TASK STATEMENT.
Pick out every line below that contains the string "breathe" and copy each one. Case counts.
----- THE DATA -----
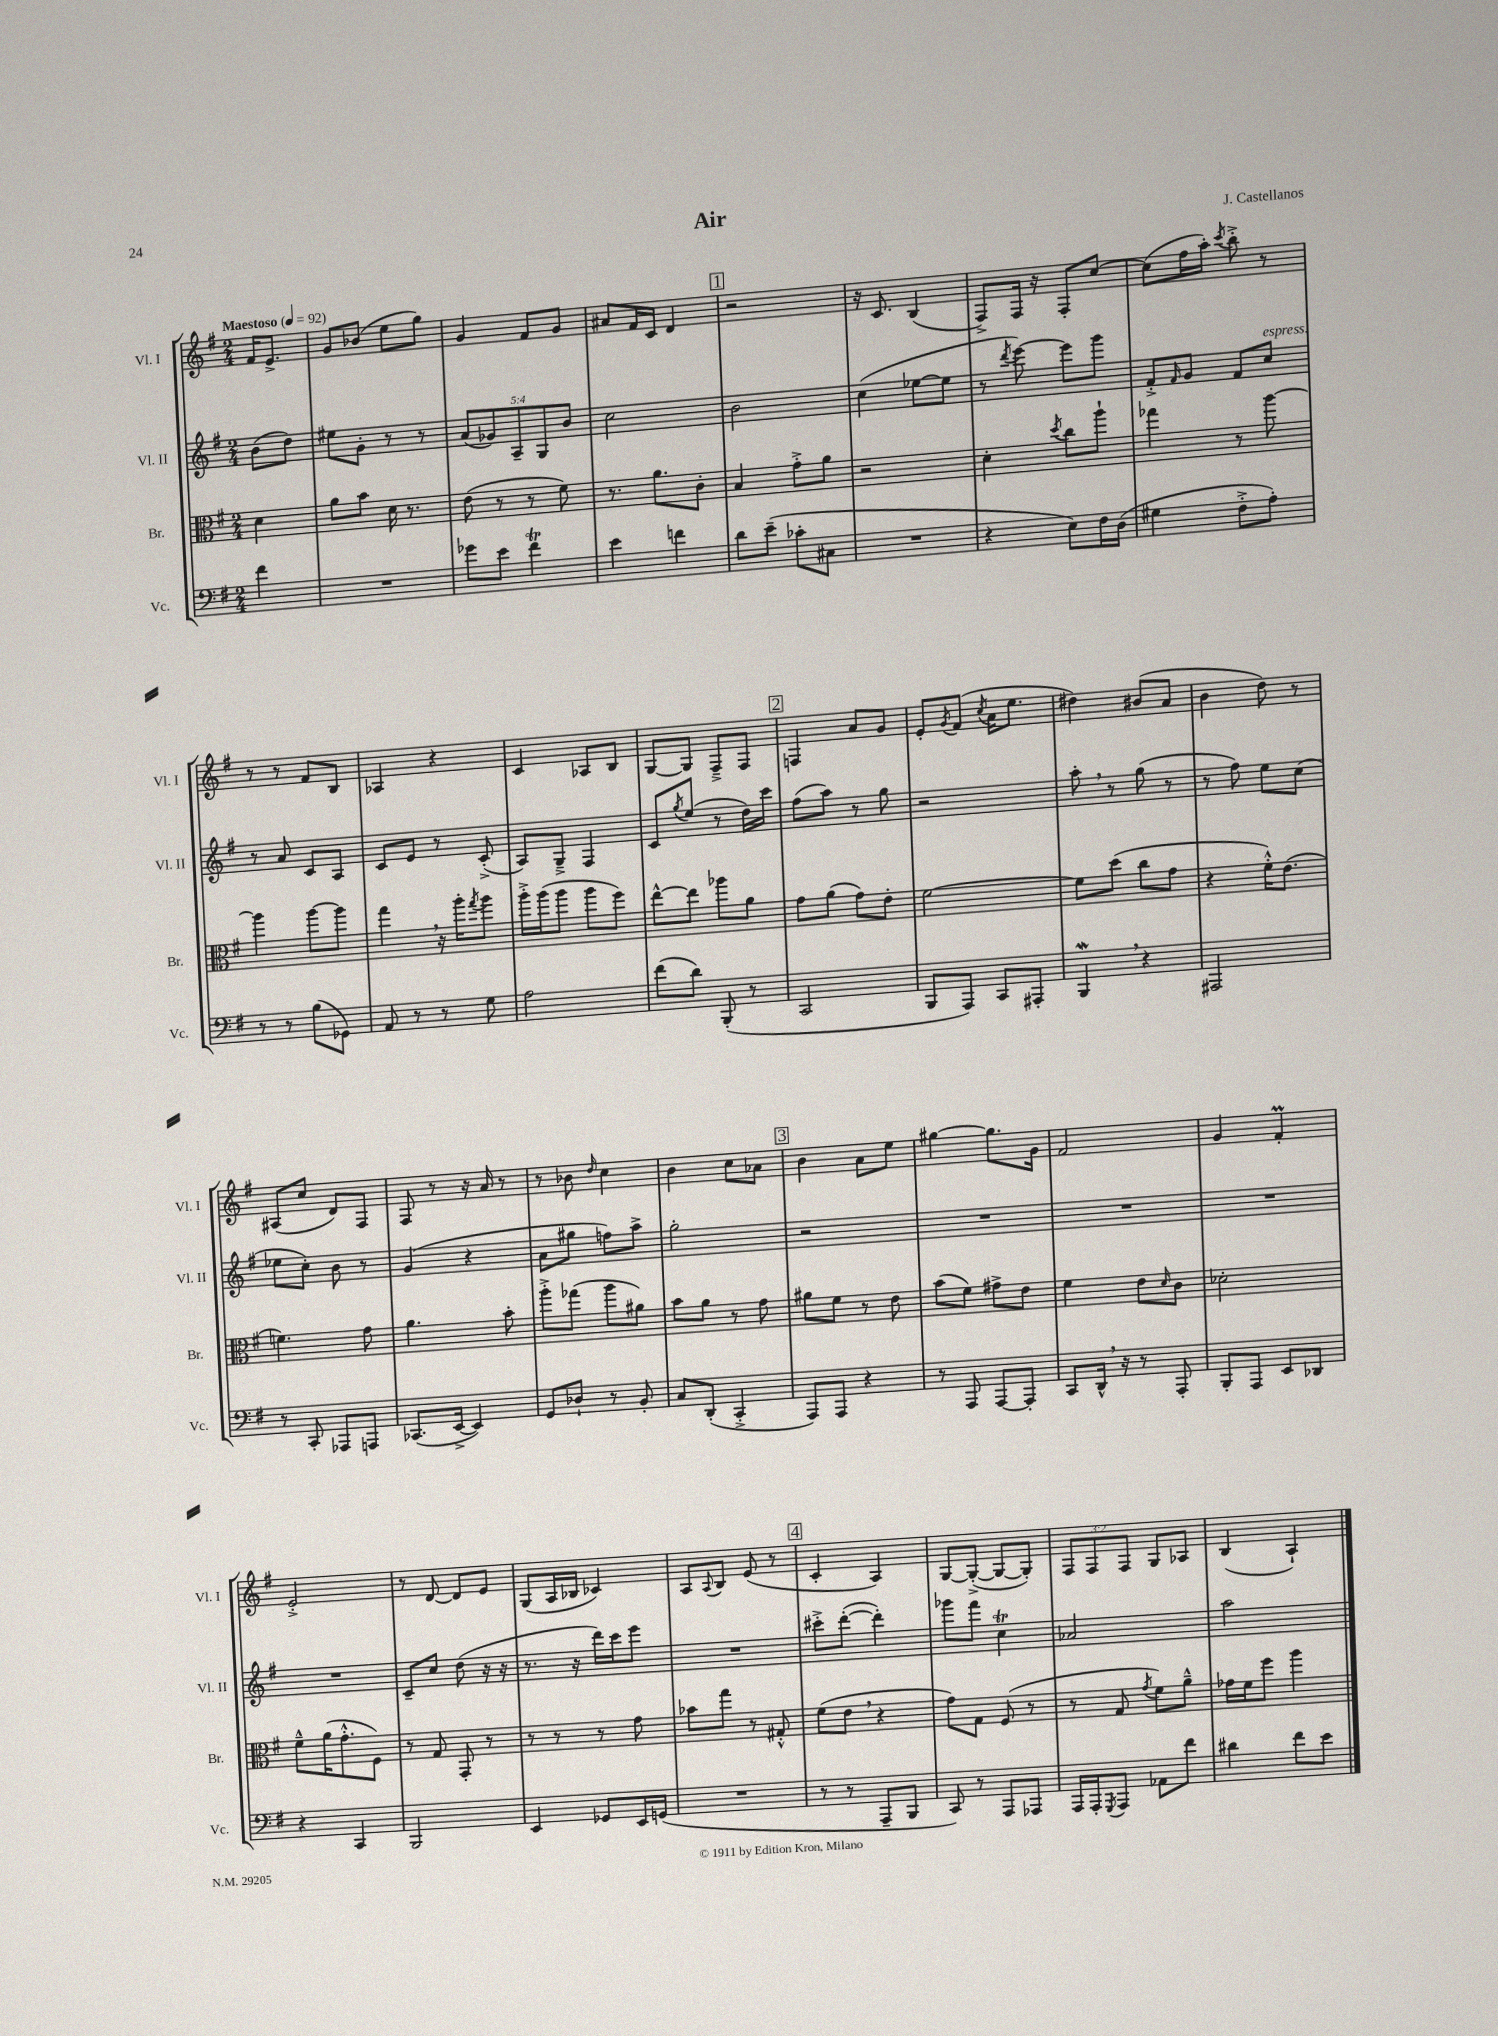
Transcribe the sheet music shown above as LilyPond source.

\header { title = "Air" composer = "J. Castellanos" }
<<
\new StaffGroup <<
\new Staff = "s0" \with { instrumentName = "Vl. I" shortInstrumentName = "Vl. I" } {
    \clef treble \key g \major \numericTimeSignature \time 2/4 \override Staff.TupletNumber.text = #tuplet-number::calc-fraction-text \partial 4 \tempo "Maestoso" 4 = 92
    fis'16 e'8.-> |
    g'8 bes'8( e''8 g''8) |
    g'4 fis'8 g'8 |
    ais'8 fis'16 c'16 d'4 |
    \mark \markup { \box "1" } r2 |
    r16 c'8. b4( |
    fis8->) fis16 r16 fis8-. c''8~ |
    c''8( fis''16 a''16-.) \acciaccatura { c'''8 } b''8-.-> r8 |
    r8 r8 fis'8 b8 |
    aes4 r4 |
    c'4 aes8 b8 |
    g8~ g8 fis8---> fis8 |
    \mark \markup { \box "2" } f4 a'8 g'8 |
    e'8-. \acciaccatura { g'8 } fis'8( \acciaccatura { c''8 } a'16 e''8. |
    dis''4) bis'8( a'8 |
    b'4 d''8) r8 |
    ais8( c''8 d'8) fis8 |
    fis8 r8 r16 a'16 r8 |
    r8 bes'8 \grace { d''16 } c''4 |
    b'4 c''8 aes'8 |
    \mark \markup { \box "3" } b'4 a'8 e''8 |
    gis''4~ gis''8. g'16 |
    fis'2 |
    g'4 fis'4-.\prall |
    e'2-.-> |
    r8 d'8~ d'8 e'8 |
    g8( a16 bes16 ces'4) |
    a8 \appoggiatura { a8 } b8 e'8( r8 |
    \mark \markup { \box "4" } c'4-. a4) |
    g8~ g8~-.->( g8~ g8-.) |
    \tuplet 3/2 { fis8 fis8 fis8 } g8 aes8 |
    b4( a4-!) \bar "|." |
}
\new Staff = "s1" \with { instrumentName = "Vl. II" shortInstrumentName = "Vl. II" } {
    \clef treble \key g \major \numericTimeSignature \time 2/4 \override Staff.TupletNumber.text = #tuplet-number::calc-fraction-text \partial 4
    b'8( d''8) |
    eis''8 g'8-. r8 r8 |
    \tuplet 5/4 { a'8( ges'8) a8-- g8 b'8 } |
    c''2 |
    \mark \markup { \box "1" } b'2 |
    c''4( ees''8~ ees''8 |
    r8 \acciaccatura { d'''8 } e'''8~) e'''8 g'''8 |
    fis'8-.-> \grace { fis'16 } g'8 fis'8 c''8^\markup { \italic "espress." } |
    r8 a'8 c'8 a8 |
    c'8 e'8 r8 c'8-.->( |
    a8) g8---> fis4 |
    c'8 \acciaccatura { g''8 } e''8( r8 d''16) c'''16 |
    \mark \markup { \box "2" } fis''8( a''8) r8 g''8 |
    r2 |
    a''8-. \breathe r8 g''8( r8 |
    r8 fis''8) e''8 c''8( |
    ees''8 c''8-.) b'8 r8 |
    g'4( r4 |
    a'8 gis''8 f''8) a''8-> |
    g''2-. |
    \mark \markup { \box "3" } r2 |
    R2 |
    R2 |
    R2 |
    R2 |
    c'8-- c''8 d''8( r16 r16 |
    r8. r16 d'''16) c'''16 e'''8 |
    R2 |
    \mark \markup { \box "4" } cis'''8-.-> d'''8~-.( d'''4-.) |
    ges'''8 fis'''8 c''4\trill |
    aes'2 |
    a''2 \bar "|." |
}
\new Staff = "s2" \with { instrumentName = "Br." shortInstrumentName = "Br." } {
    \clef alto \key g \major \numericTimeSignature \time 2/4 \partial 4
    d'4 |
    a'8 b'8 d'16 r8. |
    e'8( r8 r8 fis'8) |
    r8. a'8. c'8-. |
    \mark \markup { \box "1" } b4 g'8-.-> a'8 |
    r2 |
    d'4-. \acciaccatura { d''8 } c''8 a''8-! |
    ges''4 r8 a''8~ |
    a''4 a''8~ a''8 |
    g''4 \breathe r16 a''16-. \acciaccatura { g''8 } a''8 |
    a''16-.-> a''16( a''8 a''8 fis''8) |
    e''8~-^ e''8 aes''8 a'8 |
    \mark \markup { \box "2" } g'8 a'8( g'8) e'8-. |
    fis'2~ |
    fis'8 d''8( c''8 g'8 |
    r4 fis'16-.-^) e'8.( |
    f'4.) g'8 |
    a'4. b'8-. |
    a''8-.-> ges''8( a''8 ais'8) |
    b'8 a'8 r8 g'8 |
    \mark \markup { \box "3" } ais'8 fis'8 r8 e'8 |
    b'8( fis'8) gis'8-> e'8 |
    fis'4 e'8 \grace { d'16 } c'8 |
    des'2-. |
    fis'8---^ a'16( g'8.-.-^ fis8) |
    r8 g8 g,8-. r8 |
    r8 r8 r8 g'8 |
    bes'8 g''8 r8 gis8-.-^ |
    \mark \markup { \box "4" } fis'8( e'8 \breathe r4 |
    g'8) g8 fis8( r8 |
    r8 g8 \acciaccatura { g'8 } fis'8) a'8---^ |
    ges'16 fis'16 fis''8 a''4 \bar "|." |
}
\new Staff = "s3" \with { instrumentName = "Vc." shortInstrumentName = "Vc." } {
    \clef bass \key g \major \numericTimeSignature \time 2/4 \partial 4
    fis'4 |
    R2 |
    ges'8 e'8 fis'4\trill |
    e'4 f'4 |
    \mark \markup { \box "1" } d'8 e'8--( ces'8-. cis8 |
    R2 |
    r4 e8) fis16 d16( |
    gis4 fis8-.-> a8-.) |
    r8 r8 b8( ges,8) |
    a,8 r8 r8 g8 |
    a2 |
    fis'8( d'8) b,,8-.( r8 |
    \mark \markup { \box "2" } c,2 |
    b,,8 a,,8) c,8 ais,,8-. |
    b,,4\mordent \breathe r4 |
    ais,,2 |
    r8 c,8-. aes,,8 a,,8 |
    ces,8.( e,16~-> e,4) |
    g,8 des8-! r8 b,8-. |
    c8 d,8-.( c,4-.-> |
    \mark \markup { \box "3" } a,,8) a,,8 r4 |
    r8 a,,8 a,,8~ a,,8-. |
    c,8 d,16-^ \breathe r16 r8 a,,8-. |
    b,,8-. a,,8 e,8 des,8 |
    r4 c,4 |
    b,,2 |
    e,4 ges,8 e,16 g,16( |
    R2 |
    \mark \markup { \box "4" } r8 r8 a,,8-- b,,8 |
    c,8) r8 a,,8 aes,,8 |
    a,,16 a,,16-. \acciaccatura { g,,8 } a,,8 aes,8 fis'8 |
    dis'4 fis'8 e'8 \bar "|." |
}
>>
>>
\layout { \context { \Score \remove "Bar_number_engraver" } }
-----
SOLVED EXERCISE.
    a''8-. \breathe r8 g''8( r8 |
    g''4 \breathe r16 a''16-. \acciaccatura { g''8 } a''8 |
    \mark \markup { \box "4" } fis'8( e'8 \breathe r4 |
    b,,4\mordent \breathe r4 |
    c,8 d,16-^ \breathe r16 r8 a,,8-. |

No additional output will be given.